## About this task
All lines from the one containing "D3: LED (A G2, K EN0) -> none" to the end of the entries below must be output exactly, and no other lines.

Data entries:
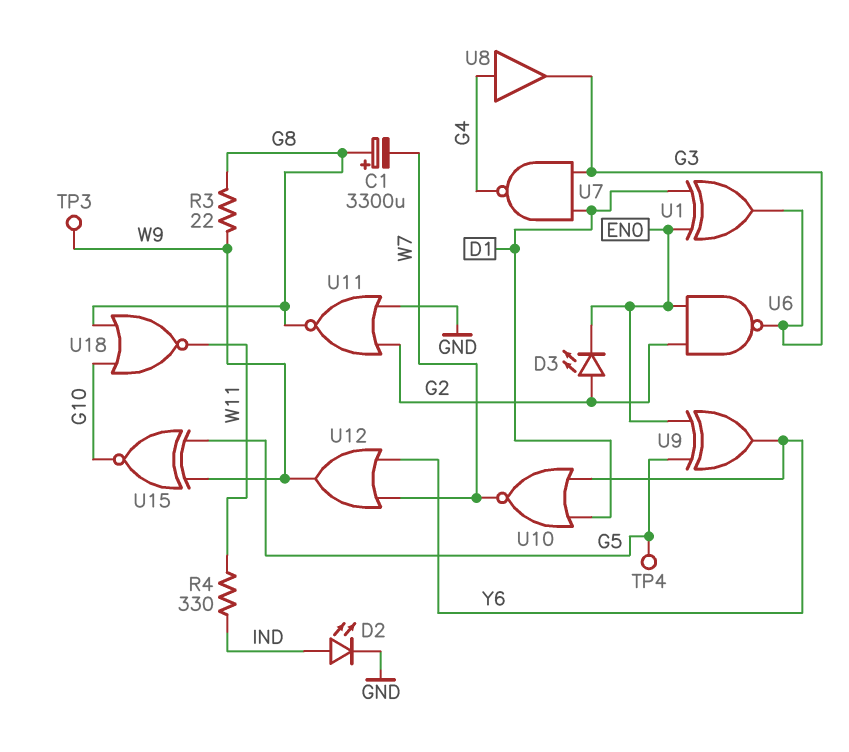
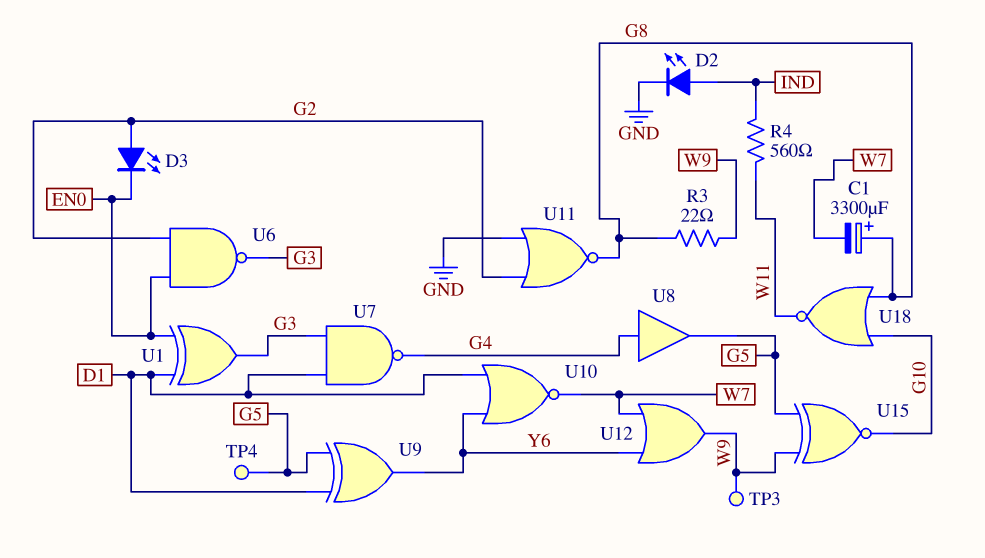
R4: 330 (IND, W11) -> 560 (IND, W11)
U8: buffer (in G4, out G3) -> buffer (in G4, out G5)
U9: XOR (in EN0, in G5, out Y6) -> XOR (in D1, in G5, out Y6)

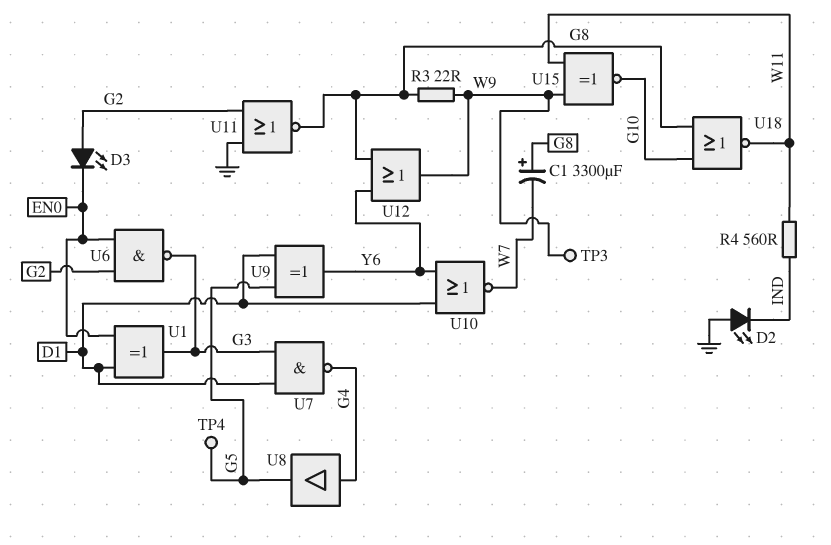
D2: LED (A IND, K GND) -> LED (A GND, K IND)
U12: OR (in W7, in Y6, out W9) -> OR (in G8, in Y6, out W9)
U15: XNOR (in G5, in W9, out G10) -> XNOR (in W9, in W11, out G10)

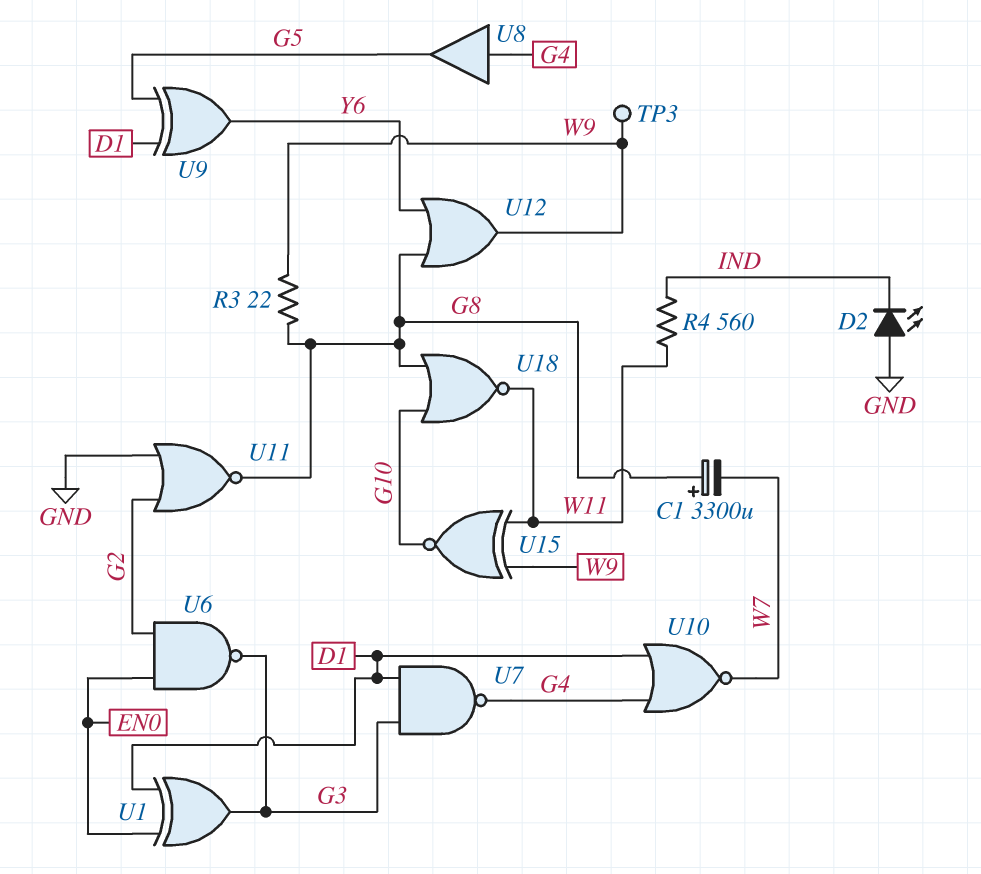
D3: LED (A G2, K EN0) -> none
TP4: test point (G5) -> none
U10: NOR (in D1, in Y6, out W7) -> NOR (in D1, in G4, out W7)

## Output of the task
D3: LED (A G2, K EN0) -> none
TP4: test point (G5) -> none
U10: NOR (in D1, in Y6, out W7) -> NOR (in D1, in G4, out W7)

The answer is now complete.